> What you are asked to do: Which lines of the entries below hold the word "gris"? Report each of them.

-- Records for the exercise follows --

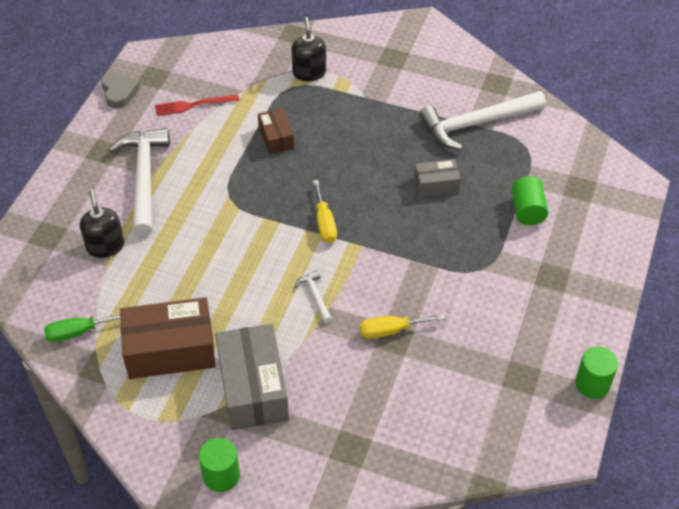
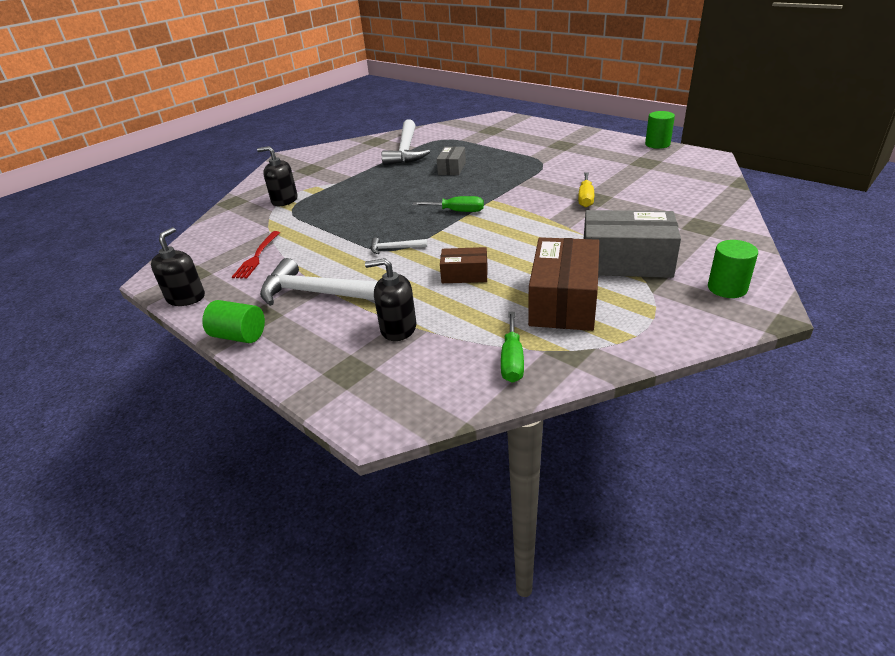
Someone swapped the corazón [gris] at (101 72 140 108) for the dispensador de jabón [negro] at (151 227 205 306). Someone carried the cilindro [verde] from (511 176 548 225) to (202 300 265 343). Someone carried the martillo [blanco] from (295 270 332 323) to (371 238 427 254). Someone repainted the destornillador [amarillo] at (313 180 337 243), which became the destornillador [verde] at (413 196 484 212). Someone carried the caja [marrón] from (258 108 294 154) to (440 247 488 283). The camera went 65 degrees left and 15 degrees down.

-- Records for the exercise concluded --
-- Records for the exercise follows --

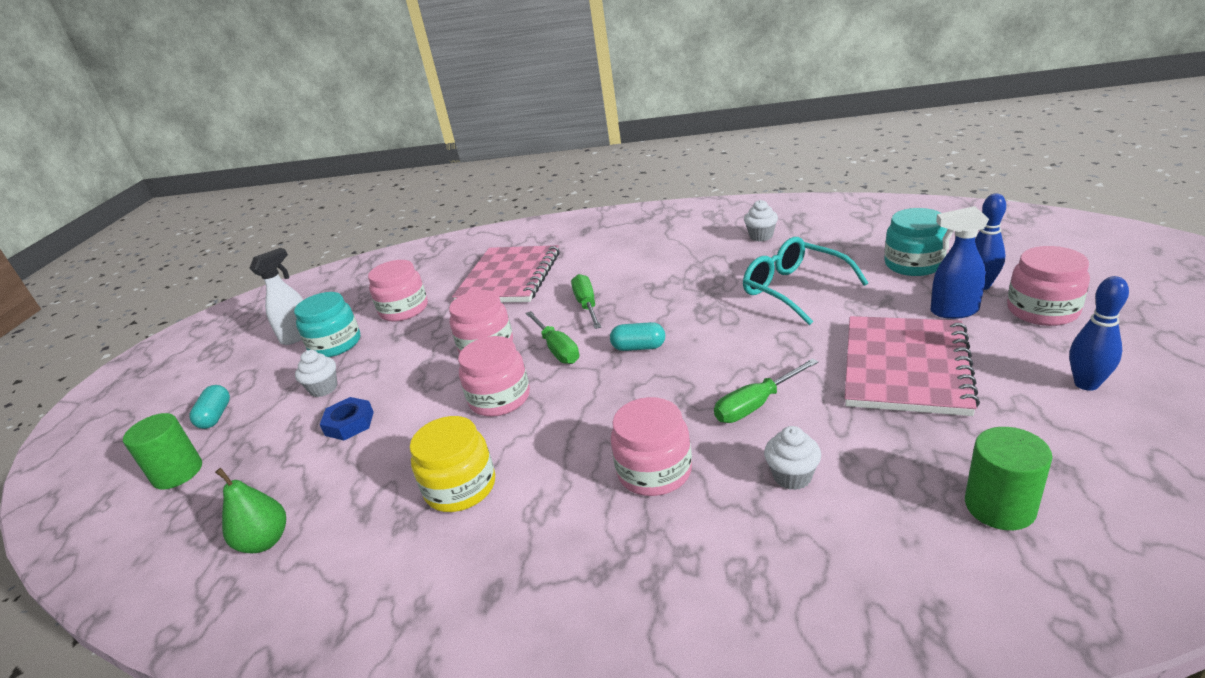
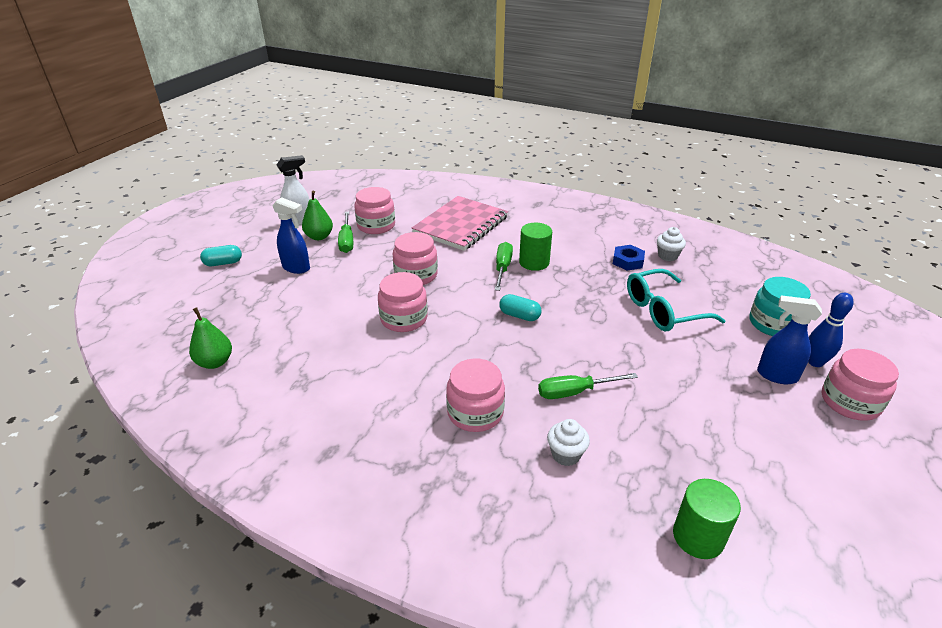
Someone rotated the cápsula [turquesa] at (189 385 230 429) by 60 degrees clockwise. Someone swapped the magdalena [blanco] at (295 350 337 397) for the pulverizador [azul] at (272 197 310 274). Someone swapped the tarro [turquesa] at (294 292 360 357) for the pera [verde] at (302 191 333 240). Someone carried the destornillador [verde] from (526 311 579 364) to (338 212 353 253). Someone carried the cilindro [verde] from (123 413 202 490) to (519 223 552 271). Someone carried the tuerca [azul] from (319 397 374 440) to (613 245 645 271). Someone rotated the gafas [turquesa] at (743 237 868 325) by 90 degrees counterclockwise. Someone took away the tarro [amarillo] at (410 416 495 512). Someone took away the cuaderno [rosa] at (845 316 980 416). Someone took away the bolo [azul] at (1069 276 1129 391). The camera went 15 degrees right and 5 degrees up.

-- Records for the exercise concluded --
-- Records for the exercise follows --

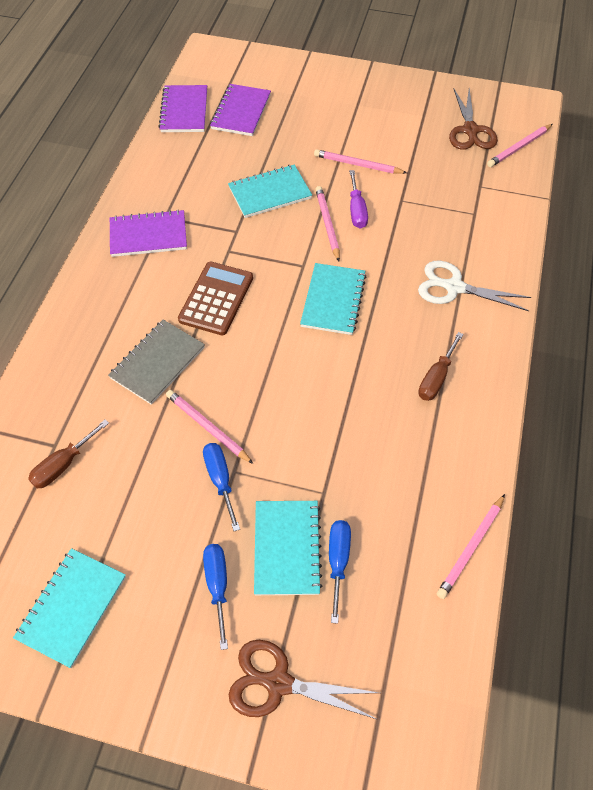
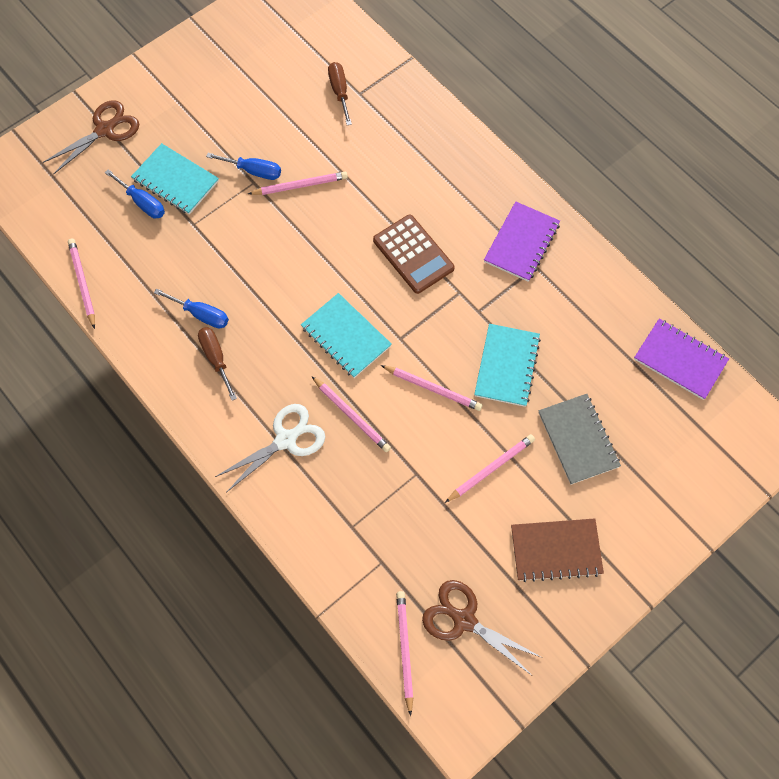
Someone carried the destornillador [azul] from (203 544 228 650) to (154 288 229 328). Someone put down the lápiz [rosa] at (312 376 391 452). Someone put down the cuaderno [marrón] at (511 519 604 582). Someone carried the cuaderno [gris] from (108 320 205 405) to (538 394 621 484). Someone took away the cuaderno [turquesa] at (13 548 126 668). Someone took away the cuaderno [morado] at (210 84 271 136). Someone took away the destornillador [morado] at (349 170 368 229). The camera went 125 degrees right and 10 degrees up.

-- Records for the exercise concluded --

> Written solution:
Someone swapped the corazón [gris] at (101 72 140 108) for the dispensador de jabón [negro] at (151 227 205 306). Someone carried the cilindro [verde] from (511 176 548 225) to (202 300 265 343). Someone carried the martillo [blanco] from (295 270 332 323) to (371 238 427 254). Someone repainted the destornillador [amarillo] at (313 180 337 243), which became the destornillador [verde] at (413 196 484 212). Someone carried the caja [marrón] from (258 108 294 154) to (440 247 488 283). The camera went 65 degrees left and 15 degrees down.
Someone carried the destornillador [azul] from (203 544 228 650) to (154 288 229 328). Someone put down the lápiz [rosa] at (312 376 391 452). Someone put down the cuaderno [marrón] at (511 519 604 582). Someone carried the cuaderno [gris] from (108 320 205 405) to (538 394 621 484). Someone took away the cuaderno [turquesa] at (13 548 126 668). Someone took away the cuaderno [morado] at (210 84 271 136). Someone took away the destornillador [morado] at (349 170 368 229). The camera went 125 degrees right and 10 degrees up.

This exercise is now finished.